[Object transformation records]

====

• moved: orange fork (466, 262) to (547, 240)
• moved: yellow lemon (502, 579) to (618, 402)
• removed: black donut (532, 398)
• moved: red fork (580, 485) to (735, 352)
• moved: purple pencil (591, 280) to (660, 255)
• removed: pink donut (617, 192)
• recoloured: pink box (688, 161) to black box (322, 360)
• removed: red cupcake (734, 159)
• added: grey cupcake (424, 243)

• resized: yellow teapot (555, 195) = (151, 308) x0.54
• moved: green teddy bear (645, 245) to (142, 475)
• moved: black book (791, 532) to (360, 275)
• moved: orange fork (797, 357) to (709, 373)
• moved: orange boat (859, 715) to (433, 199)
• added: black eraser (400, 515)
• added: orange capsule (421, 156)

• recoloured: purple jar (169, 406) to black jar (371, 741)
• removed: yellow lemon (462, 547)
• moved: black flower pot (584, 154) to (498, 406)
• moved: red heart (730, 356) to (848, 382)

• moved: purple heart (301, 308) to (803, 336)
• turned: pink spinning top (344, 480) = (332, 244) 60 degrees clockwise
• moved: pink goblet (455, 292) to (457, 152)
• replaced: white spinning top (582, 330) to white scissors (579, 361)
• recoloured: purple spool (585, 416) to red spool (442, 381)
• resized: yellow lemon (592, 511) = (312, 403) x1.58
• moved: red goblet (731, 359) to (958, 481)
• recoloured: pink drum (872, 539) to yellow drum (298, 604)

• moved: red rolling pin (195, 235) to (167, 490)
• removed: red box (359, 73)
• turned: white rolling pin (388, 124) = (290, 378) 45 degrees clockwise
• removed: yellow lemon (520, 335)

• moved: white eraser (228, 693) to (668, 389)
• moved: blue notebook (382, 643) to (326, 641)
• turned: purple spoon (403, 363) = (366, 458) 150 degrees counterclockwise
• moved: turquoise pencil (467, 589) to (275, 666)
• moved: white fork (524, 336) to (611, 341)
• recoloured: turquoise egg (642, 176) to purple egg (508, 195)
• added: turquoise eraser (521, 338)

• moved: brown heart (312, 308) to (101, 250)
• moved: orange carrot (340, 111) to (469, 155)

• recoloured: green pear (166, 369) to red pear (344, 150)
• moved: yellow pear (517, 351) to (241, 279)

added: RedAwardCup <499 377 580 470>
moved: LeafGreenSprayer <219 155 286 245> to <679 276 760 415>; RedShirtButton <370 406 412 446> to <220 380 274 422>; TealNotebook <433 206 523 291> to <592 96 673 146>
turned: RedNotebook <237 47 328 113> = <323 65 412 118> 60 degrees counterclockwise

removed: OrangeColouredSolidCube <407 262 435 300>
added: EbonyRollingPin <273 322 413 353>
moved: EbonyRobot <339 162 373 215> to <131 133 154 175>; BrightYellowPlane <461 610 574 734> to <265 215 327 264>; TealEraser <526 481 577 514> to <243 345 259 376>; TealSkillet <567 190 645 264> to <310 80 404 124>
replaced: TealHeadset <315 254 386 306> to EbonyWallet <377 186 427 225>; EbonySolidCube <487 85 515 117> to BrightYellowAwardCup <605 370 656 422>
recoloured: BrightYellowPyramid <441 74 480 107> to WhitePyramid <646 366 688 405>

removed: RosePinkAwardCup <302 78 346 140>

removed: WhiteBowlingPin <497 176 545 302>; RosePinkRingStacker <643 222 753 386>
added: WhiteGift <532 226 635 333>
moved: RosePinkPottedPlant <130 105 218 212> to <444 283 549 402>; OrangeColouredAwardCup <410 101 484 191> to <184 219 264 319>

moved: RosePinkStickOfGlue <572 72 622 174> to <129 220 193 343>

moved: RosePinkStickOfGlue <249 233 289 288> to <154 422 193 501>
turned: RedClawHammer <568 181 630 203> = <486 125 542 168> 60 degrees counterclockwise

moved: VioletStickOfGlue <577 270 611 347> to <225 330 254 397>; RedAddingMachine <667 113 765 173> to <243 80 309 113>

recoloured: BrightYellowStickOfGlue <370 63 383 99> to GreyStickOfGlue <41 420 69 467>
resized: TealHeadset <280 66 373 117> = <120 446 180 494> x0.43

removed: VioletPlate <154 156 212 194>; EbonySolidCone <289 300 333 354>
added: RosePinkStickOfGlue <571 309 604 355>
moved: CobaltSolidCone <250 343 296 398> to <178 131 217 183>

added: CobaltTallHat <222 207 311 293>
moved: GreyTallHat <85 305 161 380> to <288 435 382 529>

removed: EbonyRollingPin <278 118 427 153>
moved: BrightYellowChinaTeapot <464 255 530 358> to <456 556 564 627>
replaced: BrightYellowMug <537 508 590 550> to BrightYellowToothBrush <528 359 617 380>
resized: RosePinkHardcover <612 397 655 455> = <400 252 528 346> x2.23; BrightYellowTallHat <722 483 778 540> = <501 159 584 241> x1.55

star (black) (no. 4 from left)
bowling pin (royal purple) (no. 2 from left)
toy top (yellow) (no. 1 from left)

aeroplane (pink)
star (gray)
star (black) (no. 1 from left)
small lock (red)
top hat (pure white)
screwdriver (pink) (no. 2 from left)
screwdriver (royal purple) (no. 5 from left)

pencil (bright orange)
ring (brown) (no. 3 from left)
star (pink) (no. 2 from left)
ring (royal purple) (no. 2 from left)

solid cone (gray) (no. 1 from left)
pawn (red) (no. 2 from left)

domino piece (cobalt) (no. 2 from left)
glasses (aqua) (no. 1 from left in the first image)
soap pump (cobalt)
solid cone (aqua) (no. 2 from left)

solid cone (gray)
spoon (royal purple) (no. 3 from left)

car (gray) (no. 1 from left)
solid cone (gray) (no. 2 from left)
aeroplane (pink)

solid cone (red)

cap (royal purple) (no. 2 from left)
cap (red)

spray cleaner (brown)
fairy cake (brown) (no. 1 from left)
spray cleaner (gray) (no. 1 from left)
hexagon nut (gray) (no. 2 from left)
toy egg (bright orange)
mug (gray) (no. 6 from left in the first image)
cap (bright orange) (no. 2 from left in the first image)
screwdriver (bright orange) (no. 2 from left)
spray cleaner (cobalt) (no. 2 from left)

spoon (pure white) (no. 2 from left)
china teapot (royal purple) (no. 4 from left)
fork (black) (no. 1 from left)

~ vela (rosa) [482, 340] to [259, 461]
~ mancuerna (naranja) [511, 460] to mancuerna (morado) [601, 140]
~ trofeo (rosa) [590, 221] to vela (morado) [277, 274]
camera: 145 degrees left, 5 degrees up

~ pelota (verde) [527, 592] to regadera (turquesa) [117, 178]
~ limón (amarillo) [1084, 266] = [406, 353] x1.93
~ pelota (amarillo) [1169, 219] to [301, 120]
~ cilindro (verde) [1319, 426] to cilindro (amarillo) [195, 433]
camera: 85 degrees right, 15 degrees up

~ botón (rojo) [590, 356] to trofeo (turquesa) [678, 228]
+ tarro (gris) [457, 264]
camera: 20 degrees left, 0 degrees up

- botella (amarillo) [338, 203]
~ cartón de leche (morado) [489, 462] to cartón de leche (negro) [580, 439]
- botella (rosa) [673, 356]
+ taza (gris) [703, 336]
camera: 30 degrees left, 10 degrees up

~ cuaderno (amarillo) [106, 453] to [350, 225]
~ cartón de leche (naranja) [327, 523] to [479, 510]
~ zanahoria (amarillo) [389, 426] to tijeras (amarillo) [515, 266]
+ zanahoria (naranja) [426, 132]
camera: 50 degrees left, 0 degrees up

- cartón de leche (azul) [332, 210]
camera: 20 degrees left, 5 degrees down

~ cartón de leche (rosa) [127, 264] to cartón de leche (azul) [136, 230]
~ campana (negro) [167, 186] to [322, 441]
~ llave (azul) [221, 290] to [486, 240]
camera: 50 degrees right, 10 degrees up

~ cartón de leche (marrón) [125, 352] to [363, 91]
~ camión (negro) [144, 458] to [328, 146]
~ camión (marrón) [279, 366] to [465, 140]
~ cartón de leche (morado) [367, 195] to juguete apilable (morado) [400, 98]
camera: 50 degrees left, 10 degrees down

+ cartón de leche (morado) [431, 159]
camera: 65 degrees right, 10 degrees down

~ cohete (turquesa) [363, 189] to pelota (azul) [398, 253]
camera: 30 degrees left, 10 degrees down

====

# Your goal
The answer must be every line of the records that holds the string "donut".

# Task response
• removed: black donut (532, 398)
• removed: pink donut (617, 192)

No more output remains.